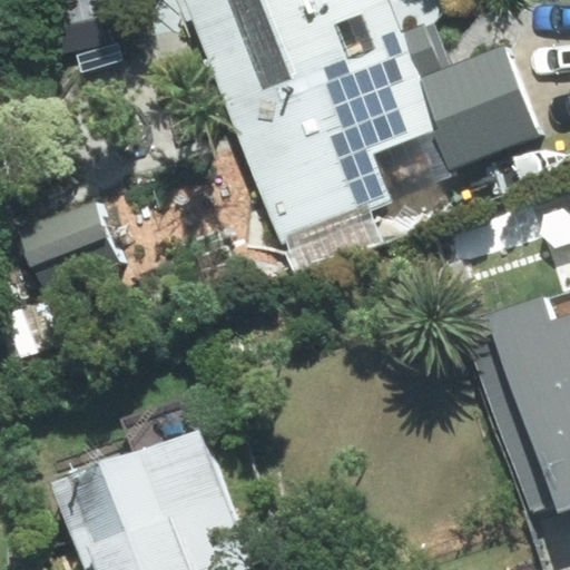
[(183,0),(292,278),(383,243),(371,210),(392,203),(372,153),(434,128),(415,79),(449,68),(432,25),(402,36),(386,0),(183,0)]
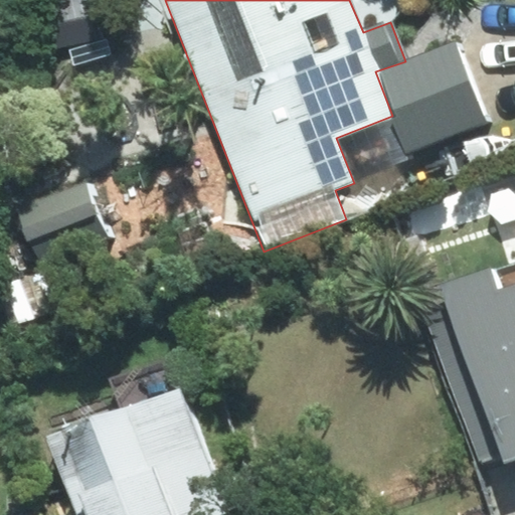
[(392,116),(405,152),(486,123),(457,42),(405,61),(375,71),(392,116)]
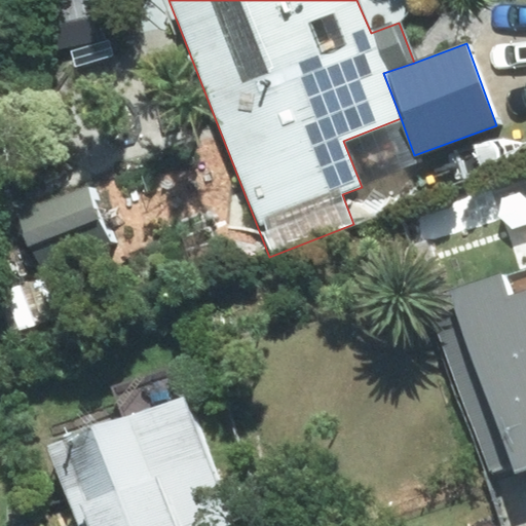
[(87,186),(20,214),(43,269),(111,242),(87,186)]
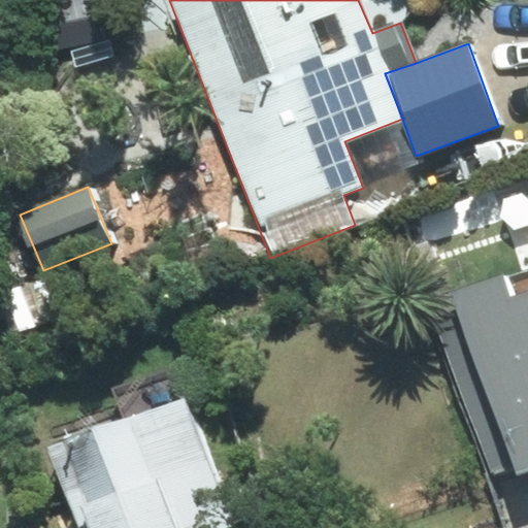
[(514,468),(517,475),(527,471),(527,272),(455,299),(458,308),(437,316),(494,474),(514,468)]
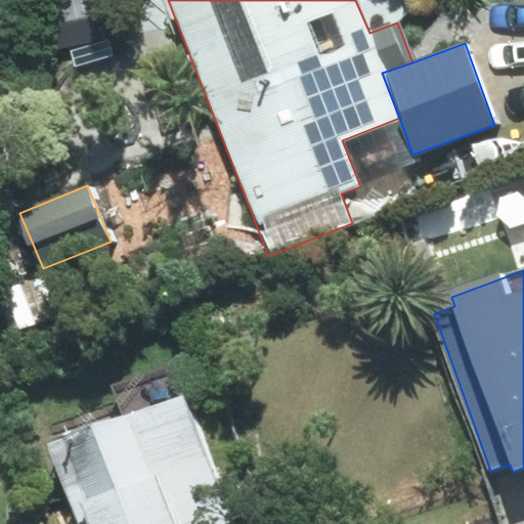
[(125,416),(49,442),(79,523),(223,523),(229,522),(174,369),(116,391),(125,416)]
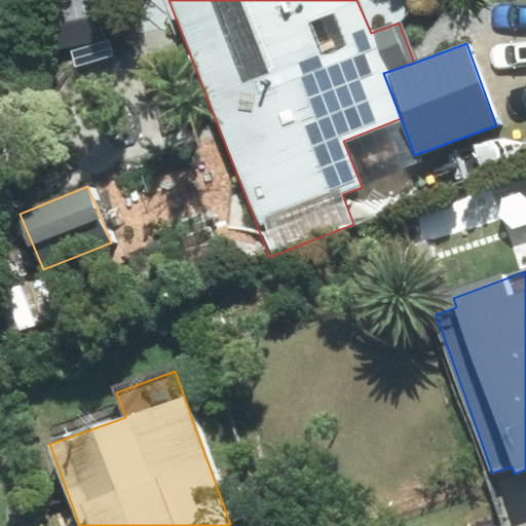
All buildings are outlined.
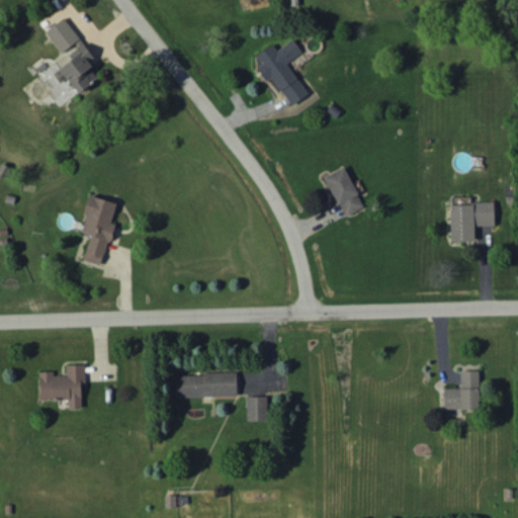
[(45,30),(62,55),(66,52),(71,59),(59,67),(56,62),(39,74),(51,89),(48,91),(59,106),(98,78),(87,62),(93,58),(64,17),(45,30)]
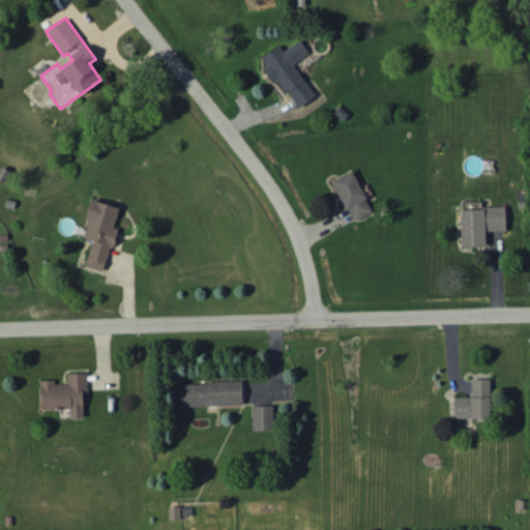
[(277,78),(297,107),(315,95),(293,63),(308,53),(299,39),(283,51),(278,45),(261,56),(267,66),(263,68),(271,82),(277,78)]
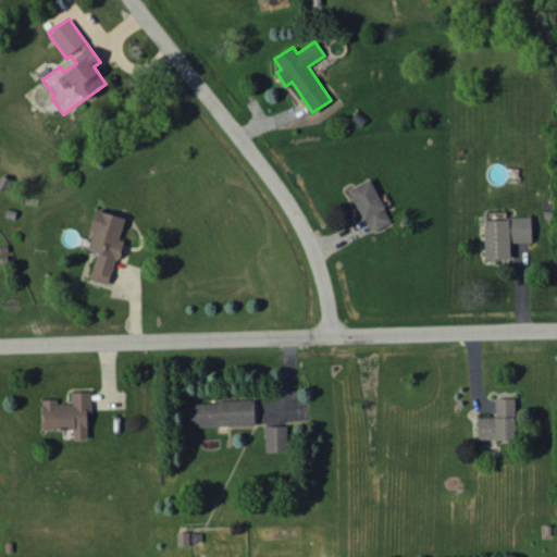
[(369,232),(391,222),(370,178),(349,188),(369,232)]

**Task directions**
From the entries above, write out every line without a single change, skipping the images.

**Output for this task**
[(183,0),(292,278),(383,243),(371,210),(392,203),(372,153),(434,128),(415,79),(449,68),(432,25),(402,36),(386,0),(183,0)]
[(392,116),(405,152),(486,123),(457,42),(405,61),(375,71),(392,116)]
[(87,186),(20,214),(43,269),(111,242),(87,186)]
[(514,468),(517,475),(527,471),(527,272),(455,299),(458,308),(437,316),(494,474),(514,468)]
[(125,416),(49,442),(79,523),(223,523),(229,522),(174,369),(116,391),(125,416)]
All buildings are outlined.
[(45,30),(62,55),(66,52),(71,59),(59,67),(56,62),(39,74),(51,89),(48,91),(59,106),(98,78),(87,62),(93,58),(64,17),(45,30)]
[(277,78),(297,107),(315,95),(293,63),(308,53),(299,39),(283,51),(278,45),(261,56),(267,66),(263,68),(271,82),(277,78)]
[(369,232),(391,222),(370,178),(349,188),(369,232)]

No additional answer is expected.